(Records from a data collection)
===

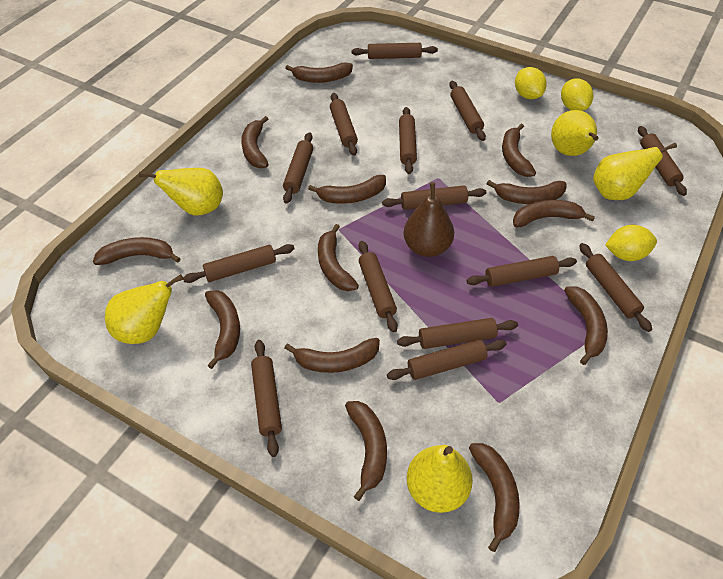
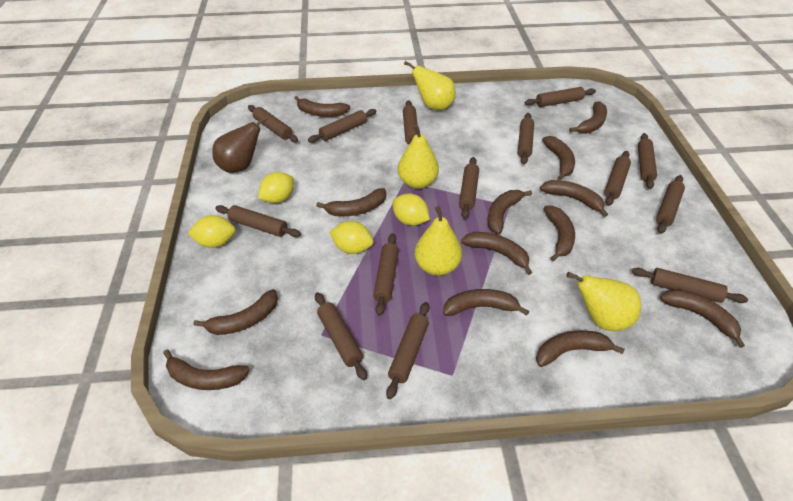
yellow lemon: 3 -> 4
yellow pear: 5 -> 4

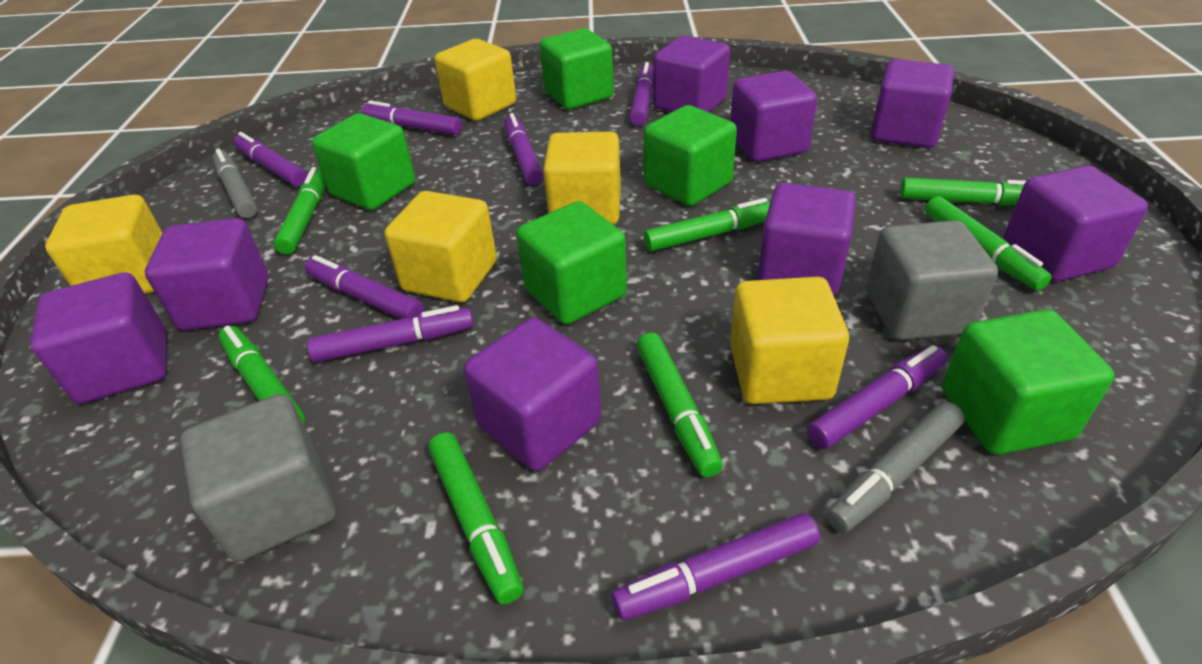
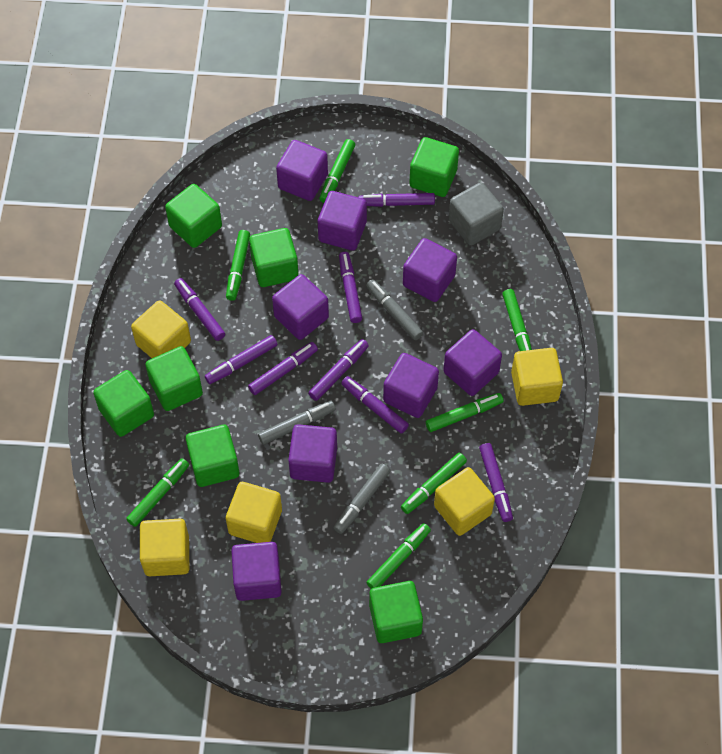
green cube: 5 -> 7
grey cube: 2 -> 1
grey marker: 2 -> 3

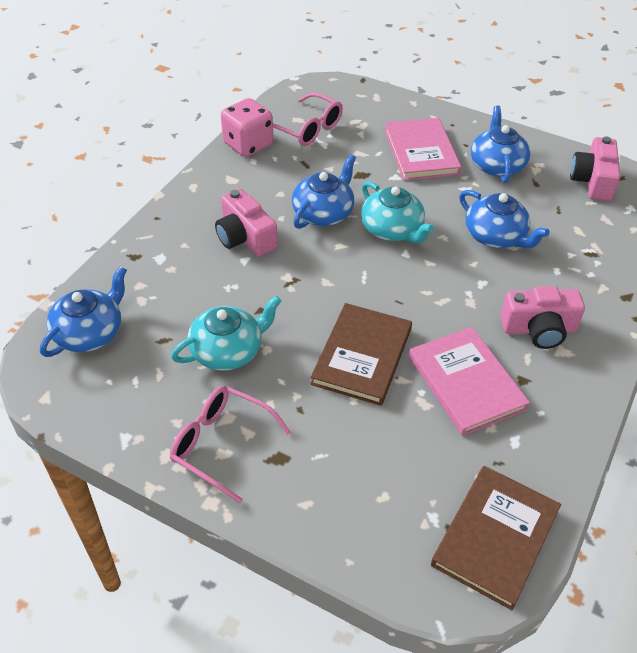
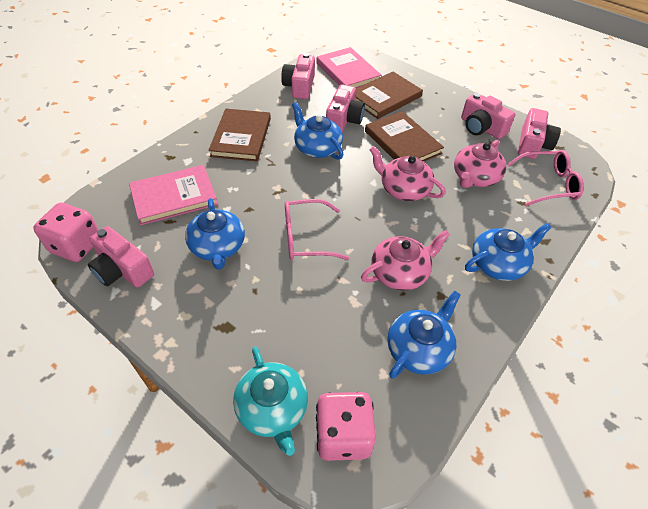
brown book: 2 -> 3
pink camera: 3 -> 5
pink dice: 1 -> 2
pink teapot: 0 -> 3
turquoise teapot: 2 -> 1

===

TASK DETAILS: Give the entries above again exactly, minus their pictures.

PROBLEM SOLUTION:
yellow lemon: 3 -> 4
yellow pear: 5 -> 4

green cube: 5 -> 7
grey cube: 2 -> 1
grey marker: 2 -> 3

brown book: 2 -> 3
pink camera: 3 -> 5
pink dice: 1 -> 2
pink teapot: 0 -> 3
turquoise teapot: 2 -> 1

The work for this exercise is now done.